WORK INSTRUCTIONS | Note each line in the data holding the string "none" and report it.

SUPPLIED RECORDS |
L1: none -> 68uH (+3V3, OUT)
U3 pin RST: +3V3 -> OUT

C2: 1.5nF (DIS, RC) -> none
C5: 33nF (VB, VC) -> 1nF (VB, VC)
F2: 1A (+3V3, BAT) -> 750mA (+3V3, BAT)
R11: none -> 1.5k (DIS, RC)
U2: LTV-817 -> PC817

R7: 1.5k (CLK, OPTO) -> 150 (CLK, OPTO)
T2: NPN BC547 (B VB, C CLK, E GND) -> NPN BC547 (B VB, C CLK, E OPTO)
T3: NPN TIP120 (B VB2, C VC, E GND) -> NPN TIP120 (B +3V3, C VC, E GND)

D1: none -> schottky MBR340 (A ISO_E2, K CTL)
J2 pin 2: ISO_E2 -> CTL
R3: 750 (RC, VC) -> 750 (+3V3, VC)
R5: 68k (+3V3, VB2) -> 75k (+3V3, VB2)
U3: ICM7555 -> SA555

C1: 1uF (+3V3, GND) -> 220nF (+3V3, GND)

EXERCISE OUTPUT |
L1: none -> 68uH (+3V3, OUT)
C2: 1.5nF (DIS, RC) -> none
R11: none -> 1.5k (DIS, RC)
D1: none -> schottky MBR340 (A ISO_E2, K CTL)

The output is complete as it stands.